--- DIRECTION ---
Which lines in the rows below contain the string "kern"? Collect every such line and copy it whole, treating uppercase and lowercase letters as different.

......

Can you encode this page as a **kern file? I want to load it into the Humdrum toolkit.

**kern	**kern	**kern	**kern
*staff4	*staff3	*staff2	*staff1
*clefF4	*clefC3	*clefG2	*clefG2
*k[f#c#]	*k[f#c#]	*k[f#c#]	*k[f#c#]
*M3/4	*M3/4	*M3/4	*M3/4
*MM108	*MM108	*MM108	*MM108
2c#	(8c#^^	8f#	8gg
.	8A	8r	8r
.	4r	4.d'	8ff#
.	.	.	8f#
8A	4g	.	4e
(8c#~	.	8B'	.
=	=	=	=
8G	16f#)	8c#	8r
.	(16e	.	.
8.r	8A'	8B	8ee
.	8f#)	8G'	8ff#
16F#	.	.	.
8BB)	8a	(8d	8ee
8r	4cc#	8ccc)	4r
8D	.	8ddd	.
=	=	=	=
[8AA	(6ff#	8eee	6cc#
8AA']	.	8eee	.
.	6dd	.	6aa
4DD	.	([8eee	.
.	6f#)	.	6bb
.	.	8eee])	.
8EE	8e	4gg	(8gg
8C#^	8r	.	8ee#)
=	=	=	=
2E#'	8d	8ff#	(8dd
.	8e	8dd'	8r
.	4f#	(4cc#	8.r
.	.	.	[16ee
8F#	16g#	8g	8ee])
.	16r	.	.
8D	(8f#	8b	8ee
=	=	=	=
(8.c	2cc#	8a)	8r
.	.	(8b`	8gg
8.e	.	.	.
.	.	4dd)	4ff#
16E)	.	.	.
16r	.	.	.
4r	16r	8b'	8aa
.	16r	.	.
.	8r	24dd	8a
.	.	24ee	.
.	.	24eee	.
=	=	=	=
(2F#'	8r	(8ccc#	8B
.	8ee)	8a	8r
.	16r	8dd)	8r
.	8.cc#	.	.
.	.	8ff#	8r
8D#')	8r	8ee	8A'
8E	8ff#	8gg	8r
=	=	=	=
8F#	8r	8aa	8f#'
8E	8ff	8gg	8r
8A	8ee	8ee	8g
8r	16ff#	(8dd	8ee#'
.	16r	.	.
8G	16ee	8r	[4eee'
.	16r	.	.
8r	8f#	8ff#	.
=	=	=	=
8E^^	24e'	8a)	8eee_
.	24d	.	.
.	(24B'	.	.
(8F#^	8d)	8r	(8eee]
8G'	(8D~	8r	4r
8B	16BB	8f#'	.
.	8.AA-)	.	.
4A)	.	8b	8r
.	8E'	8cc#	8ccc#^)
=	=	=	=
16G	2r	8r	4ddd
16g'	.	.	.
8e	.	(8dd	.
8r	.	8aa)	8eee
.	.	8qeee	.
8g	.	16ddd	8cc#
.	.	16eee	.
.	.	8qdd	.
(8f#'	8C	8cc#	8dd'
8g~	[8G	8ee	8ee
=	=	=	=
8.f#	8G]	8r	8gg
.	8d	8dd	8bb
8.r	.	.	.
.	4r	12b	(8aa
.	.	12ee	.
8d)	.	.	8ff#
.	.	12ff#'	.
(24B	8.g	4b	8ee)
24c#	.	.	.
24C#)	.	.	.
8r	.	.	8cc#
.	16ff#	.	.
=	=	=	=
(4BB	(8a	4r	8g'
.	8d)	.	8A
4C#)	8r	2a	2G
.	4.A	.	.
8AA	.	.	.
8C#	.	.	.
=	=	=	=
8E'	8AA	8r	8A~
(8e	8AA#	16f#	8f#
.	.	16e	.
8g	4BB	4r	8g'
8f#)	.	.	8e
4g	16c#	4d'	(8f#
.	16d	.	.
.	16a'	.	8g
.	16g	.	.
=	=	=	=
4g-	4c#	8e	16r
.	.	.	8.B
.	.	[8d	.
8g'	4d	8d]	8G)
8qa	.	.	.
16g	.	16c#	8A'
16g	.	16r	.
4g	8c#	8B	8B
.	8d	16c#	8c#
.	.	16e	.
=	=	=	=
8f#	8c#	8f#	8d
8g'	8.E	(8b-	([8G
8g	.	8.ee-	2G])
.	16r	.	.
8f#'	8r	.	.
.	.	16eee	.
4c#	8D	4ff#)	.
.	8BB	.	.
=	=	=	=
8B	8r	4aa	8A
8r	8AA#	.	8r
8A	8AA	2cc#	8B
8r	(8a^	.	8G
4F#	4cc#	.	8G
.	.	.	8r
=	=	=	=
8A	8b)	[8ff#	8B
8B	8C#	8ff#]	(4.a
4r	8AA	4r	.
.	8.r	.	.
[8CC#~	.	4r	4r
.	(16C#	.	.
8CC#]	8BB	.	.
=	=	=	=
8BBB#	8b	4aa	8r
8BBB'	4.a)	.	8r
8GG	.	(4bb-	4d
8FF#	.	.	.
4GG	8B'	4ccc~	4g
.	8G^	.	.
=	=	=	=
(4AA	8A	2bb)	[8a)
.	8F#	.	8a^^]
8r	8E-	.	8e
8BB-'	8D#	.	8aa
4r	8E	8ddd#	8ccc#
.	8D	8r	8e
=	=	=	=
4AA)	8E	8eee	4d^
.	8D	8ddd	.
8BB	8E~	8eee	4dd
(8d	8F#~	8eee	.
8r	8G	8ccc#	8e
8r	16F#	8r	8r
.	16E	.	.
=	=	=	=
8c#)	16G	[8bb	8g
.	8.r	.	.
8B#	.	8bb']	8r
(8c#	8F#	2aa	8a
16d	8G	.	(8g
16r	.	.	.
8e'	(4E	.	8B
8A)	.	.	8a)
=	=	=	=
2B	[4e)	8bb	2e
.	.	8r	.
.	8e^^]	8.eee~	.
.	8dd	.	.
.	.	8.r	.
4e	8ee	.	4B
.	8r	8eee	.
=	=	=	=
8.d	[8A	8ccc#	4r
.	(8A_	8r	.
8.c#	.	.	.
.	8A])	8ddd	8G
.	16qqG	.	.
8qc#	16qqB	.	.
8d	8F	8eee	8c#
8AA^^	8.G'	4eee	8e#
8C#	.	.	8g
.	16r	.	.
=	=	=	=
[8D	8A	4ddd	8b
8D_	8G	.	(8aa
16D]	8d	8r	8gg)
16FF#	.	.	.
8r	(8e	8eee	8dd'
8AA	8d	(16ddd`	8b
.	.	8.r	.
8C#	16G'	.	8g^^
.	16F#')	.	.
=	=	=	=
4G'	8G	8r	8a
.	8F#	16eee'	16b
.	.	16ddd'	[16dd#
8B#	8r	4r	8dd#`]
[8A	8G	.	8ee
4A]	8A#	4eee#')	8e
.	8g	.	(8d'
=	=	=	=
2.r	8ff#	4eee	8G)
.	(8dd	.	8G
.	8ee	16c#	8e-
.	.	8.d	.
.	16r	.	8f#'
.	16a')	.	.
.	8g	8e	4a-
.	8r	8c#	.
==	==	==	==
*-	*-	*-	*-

......

--- EXERCISE RESPONSE ---
Can you encode this page as a **kern file? I want to load it into the Humdrum toolkit.
**kern	**kern	**kern	**kern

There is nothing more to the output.